(Dataset items)
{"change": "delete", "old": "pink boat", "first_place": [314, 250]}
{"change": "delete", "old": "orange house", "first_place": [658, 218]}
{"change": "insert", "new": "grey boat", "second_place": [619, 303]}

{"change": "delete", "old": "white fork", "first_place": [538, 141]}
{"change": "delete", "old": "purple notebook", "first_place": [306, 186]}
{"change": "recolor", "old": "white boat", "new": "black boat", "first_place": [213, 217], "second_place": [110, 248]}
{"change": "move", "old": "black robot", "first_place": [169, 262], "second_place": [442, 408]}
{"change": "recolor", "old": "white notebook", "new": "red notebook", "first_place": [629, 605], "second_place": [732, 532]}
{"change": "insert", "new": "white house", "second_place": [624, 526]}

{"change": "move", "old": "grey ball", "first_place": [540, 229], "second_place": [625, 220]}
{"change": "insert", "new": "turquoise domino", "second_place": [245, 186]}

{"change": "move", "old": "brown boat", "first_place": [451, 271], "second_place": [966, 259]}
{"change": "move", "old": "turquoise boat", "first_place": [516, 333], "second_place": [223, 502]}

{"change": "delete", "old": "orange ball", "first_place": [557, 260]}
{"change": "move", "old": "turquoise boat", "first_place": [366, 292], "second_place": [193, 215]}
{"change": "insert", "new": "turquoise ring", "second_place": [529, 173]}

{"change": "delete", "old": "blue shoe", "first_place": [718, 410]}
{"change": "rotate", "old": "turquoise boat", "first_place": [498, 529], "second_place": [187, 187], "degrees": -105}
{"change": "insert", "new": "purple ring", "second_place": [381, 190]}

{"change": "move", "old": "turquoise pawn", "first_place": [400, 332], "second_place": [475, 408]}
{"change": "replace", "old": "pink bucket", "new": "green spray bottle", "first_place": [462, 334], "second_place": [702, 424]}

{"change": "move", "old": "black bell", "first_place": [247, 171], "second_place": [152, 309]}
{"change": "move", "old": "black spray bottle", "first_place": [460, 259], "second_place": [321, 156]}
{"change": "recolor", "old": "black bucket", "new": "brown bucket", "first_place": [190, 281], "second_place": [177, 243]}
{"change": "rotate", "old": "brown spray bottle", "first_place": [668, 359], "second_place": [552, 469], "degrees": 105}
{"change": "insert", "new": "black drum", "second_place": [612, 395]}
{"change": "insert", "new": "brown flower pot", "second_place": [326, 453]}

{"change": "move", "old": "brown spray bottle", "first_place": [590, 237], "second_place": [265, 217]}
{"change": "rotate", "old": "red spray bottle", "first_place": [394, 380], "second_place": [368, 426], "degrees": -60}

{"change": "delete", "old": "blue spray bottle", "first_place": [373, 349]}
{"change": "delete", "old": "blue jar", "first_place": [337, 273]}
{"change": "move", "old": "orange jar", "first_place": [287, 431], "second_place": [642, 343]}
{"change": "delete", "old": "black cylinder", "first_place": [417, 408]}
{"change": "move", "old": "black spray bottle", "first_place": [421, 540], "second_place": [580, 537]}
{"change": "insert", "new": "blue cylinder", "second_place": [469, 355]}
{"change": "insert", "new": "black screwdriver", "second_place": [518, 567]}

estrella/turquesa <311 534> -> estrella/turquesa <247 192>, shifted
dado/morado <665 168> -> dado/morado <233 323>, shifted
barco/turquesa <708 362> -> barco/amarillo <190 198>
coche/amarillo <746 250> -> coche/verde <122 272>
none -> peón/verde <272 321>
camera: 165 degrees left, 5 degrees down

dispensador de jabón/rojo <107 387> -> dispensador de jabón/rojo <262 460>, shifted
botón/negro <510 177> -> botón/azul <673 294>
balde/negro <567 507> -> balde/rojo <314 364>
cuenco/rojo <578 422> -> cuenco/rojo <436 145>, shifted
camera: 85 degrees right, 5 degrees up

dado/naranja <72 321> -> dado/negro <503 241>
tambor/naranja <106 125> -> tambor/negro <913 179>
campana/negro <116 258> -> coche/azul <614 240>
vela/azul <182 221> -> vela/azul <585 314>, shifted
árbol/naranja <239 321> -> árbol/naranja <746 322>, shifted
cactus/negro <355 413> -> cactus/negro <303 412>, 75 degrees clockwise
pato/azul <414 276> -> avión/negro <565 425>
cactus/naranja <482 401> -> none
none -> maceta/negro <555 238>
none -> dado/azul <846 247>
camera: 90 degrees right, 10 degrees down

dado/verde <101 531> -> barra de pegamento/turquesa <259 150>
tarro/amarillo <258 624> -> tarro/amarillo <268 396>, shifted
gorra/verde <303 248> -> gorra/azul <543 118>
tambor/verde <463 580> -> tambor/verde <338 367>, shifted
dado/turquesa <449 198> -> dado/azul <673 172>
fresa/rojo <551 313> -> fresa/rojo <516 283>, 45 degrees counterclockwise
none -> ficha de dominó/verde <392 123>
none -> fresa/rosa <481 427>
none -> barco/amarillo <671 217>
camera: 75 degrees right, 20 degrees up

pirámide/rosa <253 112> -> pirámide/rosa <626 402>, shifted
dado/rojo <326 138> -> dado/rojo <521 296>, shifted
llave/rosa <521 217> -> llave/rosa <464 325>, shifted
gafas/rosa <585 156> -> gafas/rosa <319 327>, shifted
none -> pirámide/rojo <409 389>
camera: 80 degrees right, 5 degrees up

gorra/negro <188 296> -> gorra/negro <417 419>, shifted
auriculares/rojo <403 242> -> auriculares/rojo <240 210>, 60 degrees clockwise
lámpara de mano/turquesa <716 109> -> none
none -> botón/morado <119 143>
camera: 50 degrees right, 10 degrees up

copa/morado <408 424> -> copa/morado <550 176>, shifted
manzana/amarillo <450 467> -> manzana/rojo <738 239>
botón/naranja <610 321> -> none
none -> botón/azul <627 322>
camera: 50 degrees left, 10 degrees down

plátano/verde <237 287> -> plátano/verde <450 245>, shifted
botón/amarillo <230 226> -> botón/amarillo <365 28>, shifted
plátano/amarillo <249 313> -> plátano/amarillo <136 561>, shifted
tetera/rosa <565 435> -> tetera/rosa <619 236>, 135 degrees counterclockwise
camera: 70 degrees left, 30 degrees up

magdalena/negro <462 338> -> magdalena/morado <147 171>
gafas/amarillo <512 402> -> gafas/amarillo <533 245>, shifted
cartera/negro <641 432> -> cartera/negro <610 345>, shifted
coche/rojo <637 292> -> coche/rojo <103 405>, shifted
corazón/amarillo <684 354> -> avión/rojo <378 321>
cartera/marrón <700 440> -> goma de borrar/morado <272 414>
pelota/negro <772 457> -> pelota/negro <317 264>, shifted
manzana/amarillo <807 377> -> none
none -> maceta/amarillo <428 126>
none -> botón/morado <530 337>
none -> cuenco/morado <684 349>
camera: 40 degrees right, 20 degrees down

> _Action item_:
Your answer should be only the number of lines, in the entries above, that include "azul".

> _Output for this exercise_:
8